Nothing but the lines from the one containing "pink nut [445,304,506,374]" to the end of the material should be returned, each exactly as written.

## Given information
----------------------------------------
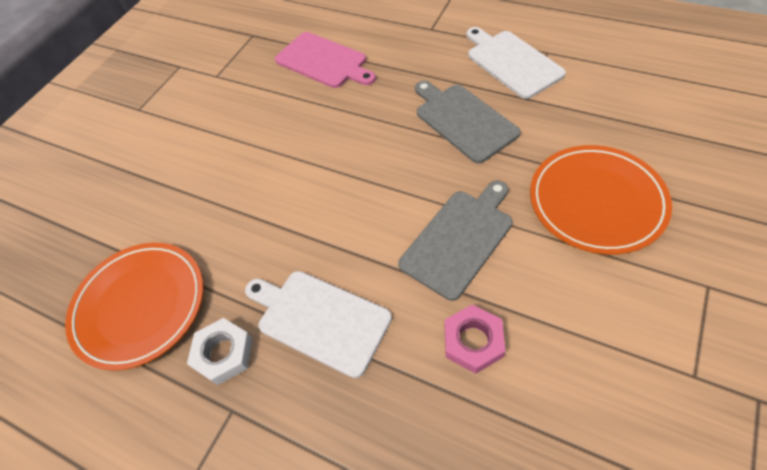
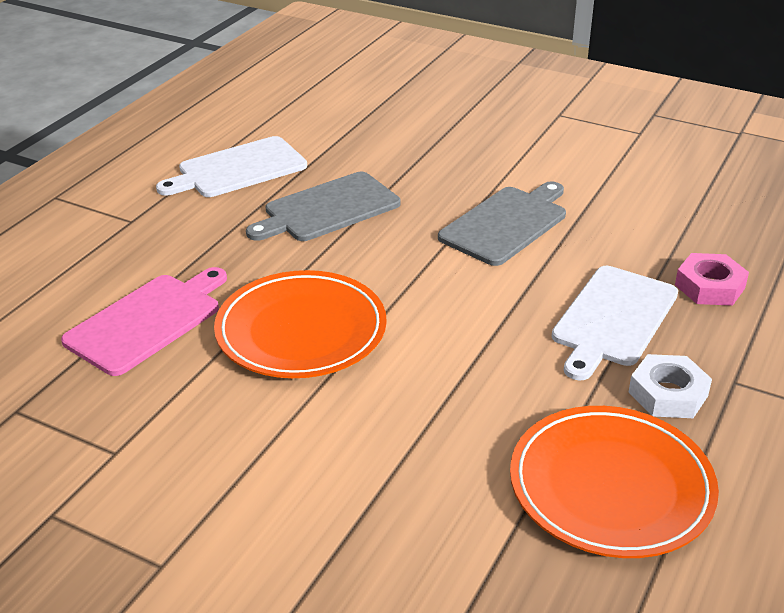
camera: 95 degrees left, 20 degrees down
grey cutting board [398,181,513,301] -> grey cutting board turned 90 degrees clockwise [438,181,566,266]
pink nut [445,304,506,374] -> pink nut moved to [675,253,749,306]
orange plate [530,145,672,254] -> orange plate moved to [214,270,387,378]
----------------------------------------
## Problem solution
pink nut [445,304,506,374] -> pink nut moved to [675,253,749,306]
orange plate [530,145,672,254] -> orange plate moved to [214,270,387,378]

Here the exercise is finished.